**Dataset**
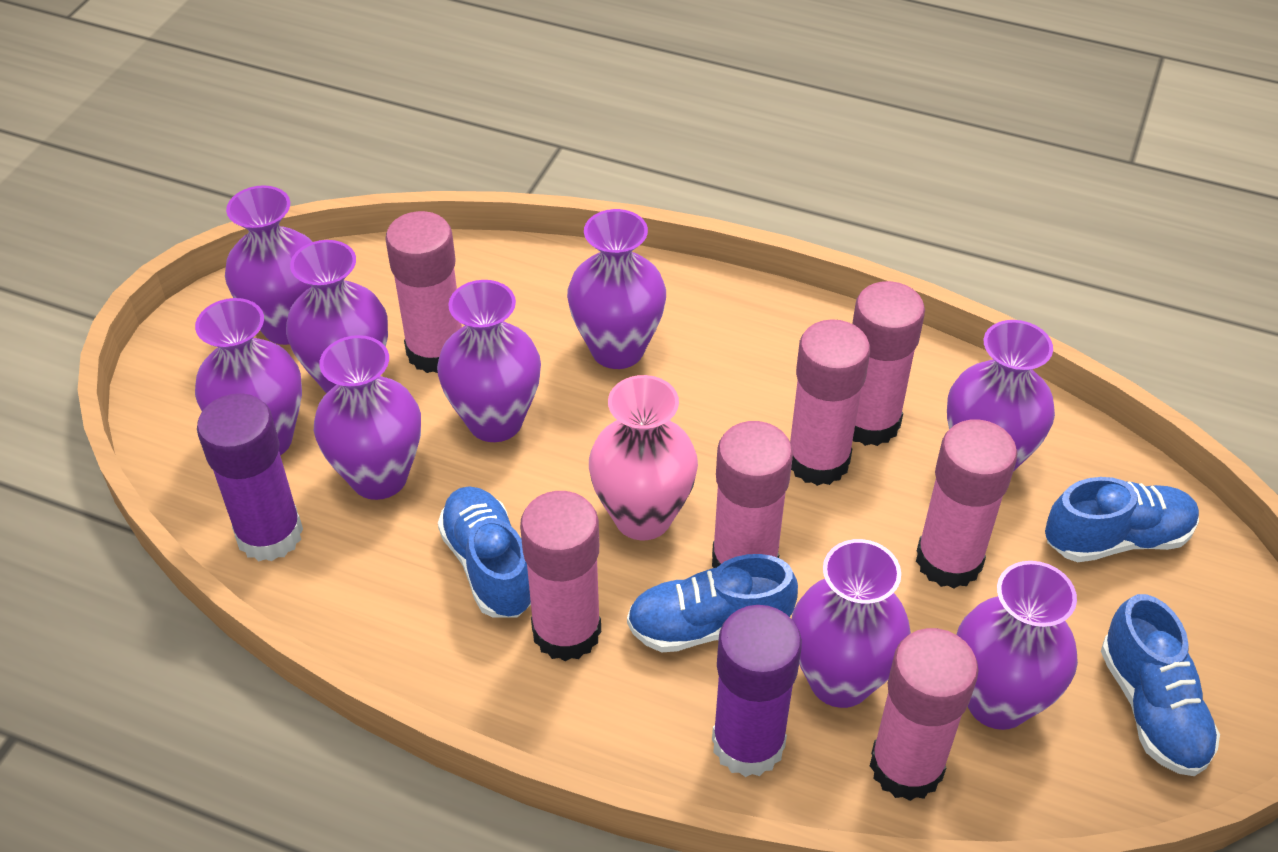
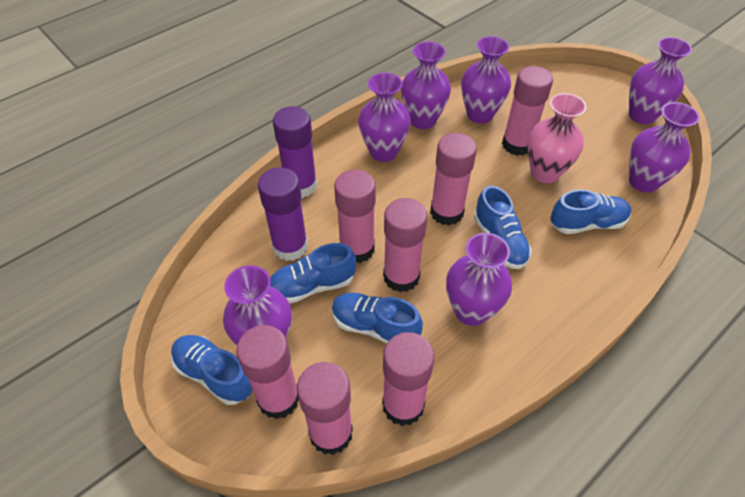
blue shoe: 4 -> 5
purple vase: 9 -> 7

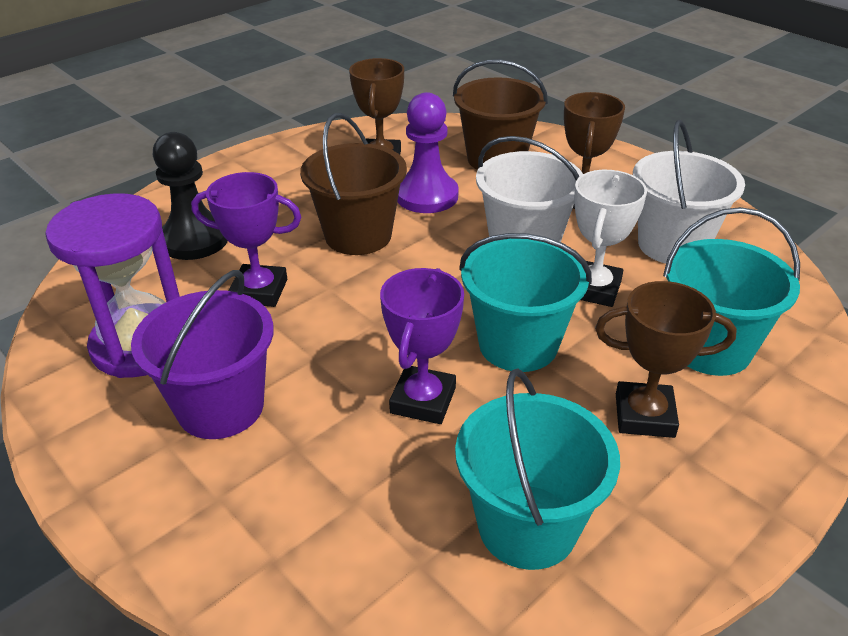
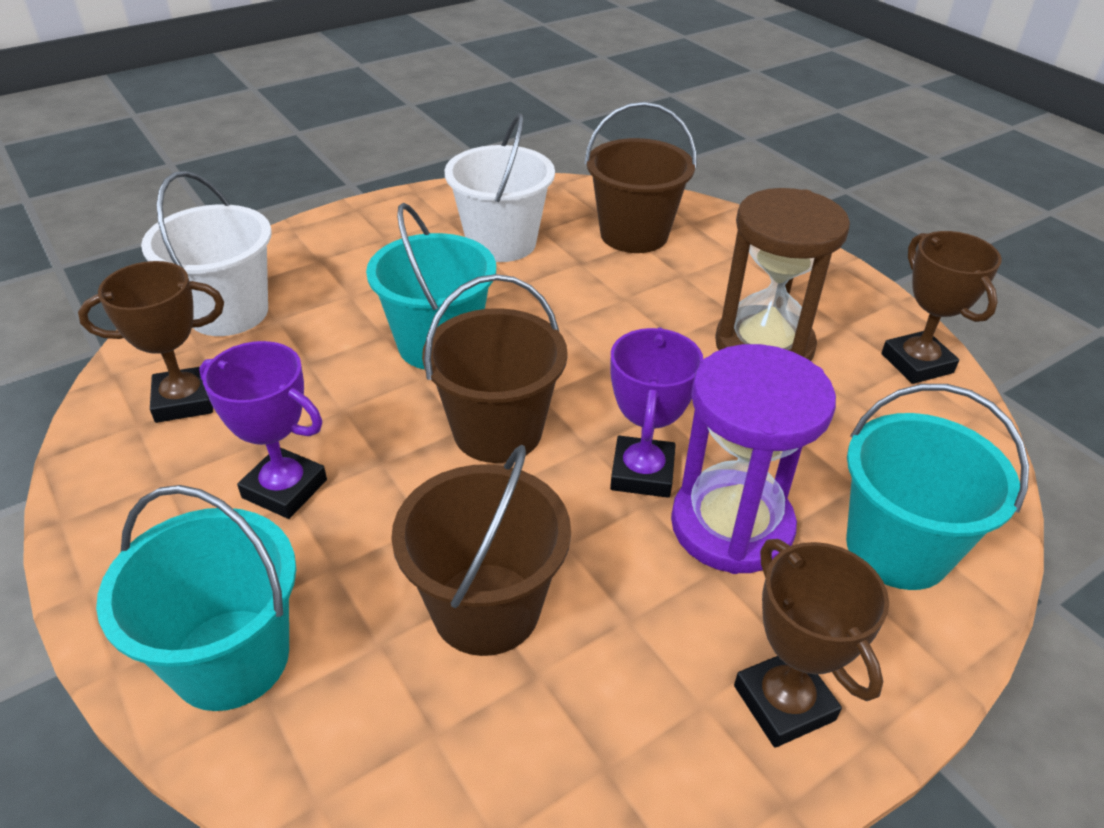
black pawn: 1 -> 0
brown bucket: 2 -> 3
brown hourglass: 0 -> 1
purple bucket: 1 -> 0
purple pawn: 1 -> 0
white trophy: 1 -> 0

---

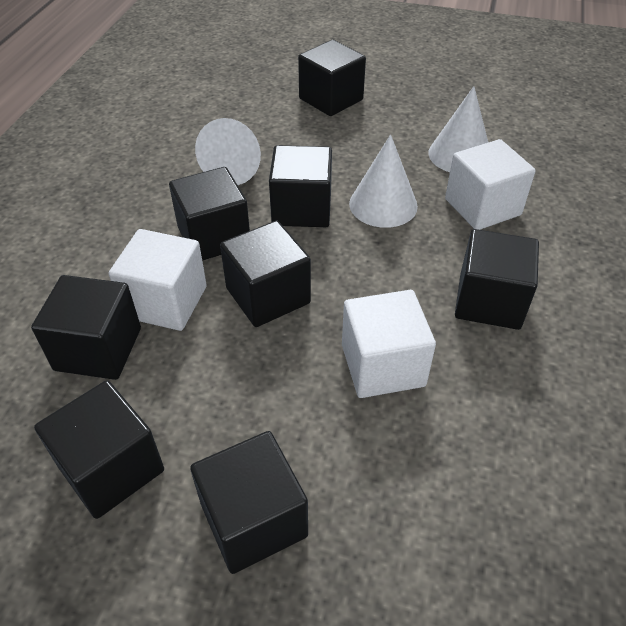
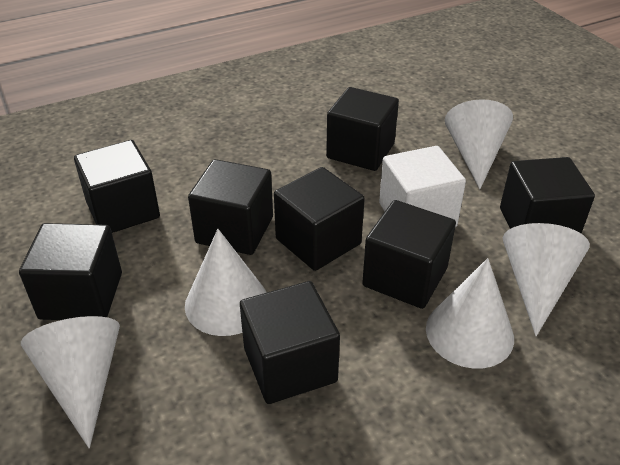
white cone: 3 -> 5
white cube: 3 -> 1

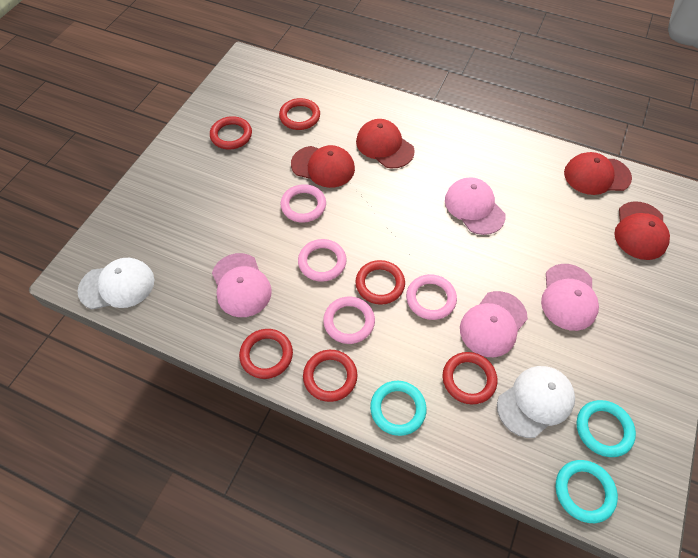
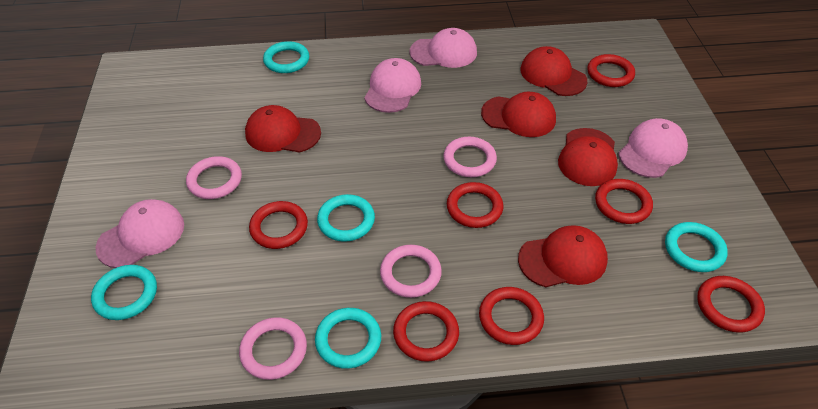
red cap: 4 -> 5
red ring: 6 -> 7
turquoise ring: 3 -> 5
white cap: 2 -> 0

==

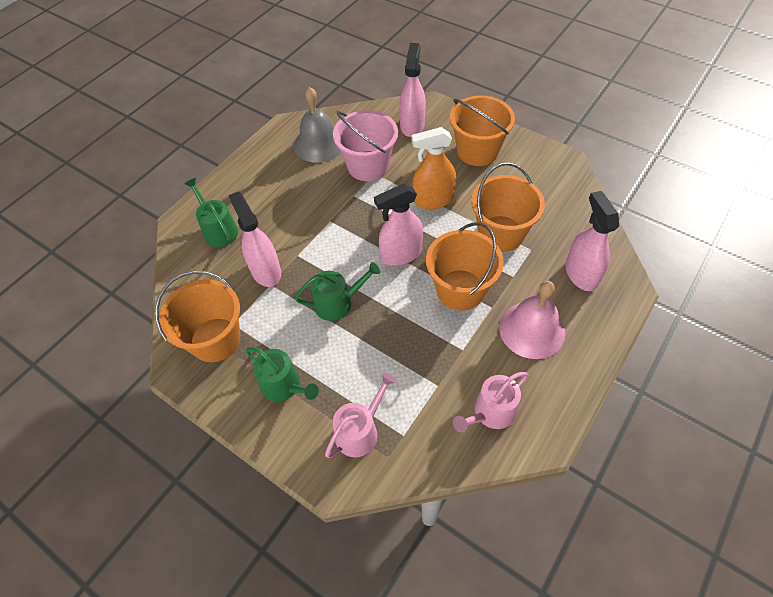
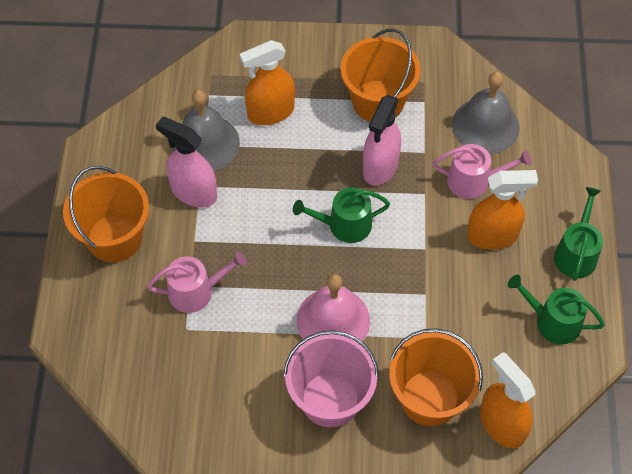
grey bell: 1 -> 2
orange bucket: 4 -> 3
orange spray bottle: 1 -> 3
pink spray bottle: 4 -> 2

**Exercise objective**
The required output is a copy of each line in the records where the string "bottle" occurs.

**Exercise result**
orange spray bottle: 1 -> 3
pink spray bottle: 4 -> 2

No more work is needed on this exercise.